All entries are to be given again verbatim.
[begin Data for the task]
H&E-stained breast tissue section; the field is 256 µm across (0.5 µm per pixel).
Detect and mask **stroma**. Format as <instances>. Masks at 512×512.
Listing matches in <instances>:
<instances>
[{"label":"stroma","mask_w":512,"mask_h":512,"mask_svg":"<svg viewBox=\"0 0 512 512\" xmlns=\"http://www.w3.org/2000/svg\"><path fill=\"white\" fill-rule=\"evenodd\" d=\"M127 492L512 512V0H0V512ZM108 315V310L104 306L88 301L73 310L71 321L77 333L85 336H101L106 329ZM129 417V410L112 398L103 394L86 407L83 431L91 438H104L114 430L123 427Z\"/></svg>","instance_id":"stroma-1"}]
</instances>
[end Data for the task]
■ **Solution**
H&E-stained breast tissue section; the field is 256 µm across (0.5 µm per pixel).
Detect and mask **stroma**. Format as <instances>. Masks at 512×512.
Listing matches in <instances>:
<instances>
[{"label":"stroma","mask_w":512,"mask_h":512,"mask_svg":"<svg viewBox=\"0 0 512 512\" xmlns=\"http://www.w3.org/2000/svg\"><path fill=\"white\" fill-rule=\"evenodd\" d=\"M127 492L512 512V0H0V512ZM108 315V310L104 306L88 301L73 310L71 321L77 333L85 336H101L106 329ZM129 417V410L112 398L103 394L86 407L83 431L91 438H104L114 430L123 427Z\"/></svg>","instance_id":"stroma-1"}]
</instances>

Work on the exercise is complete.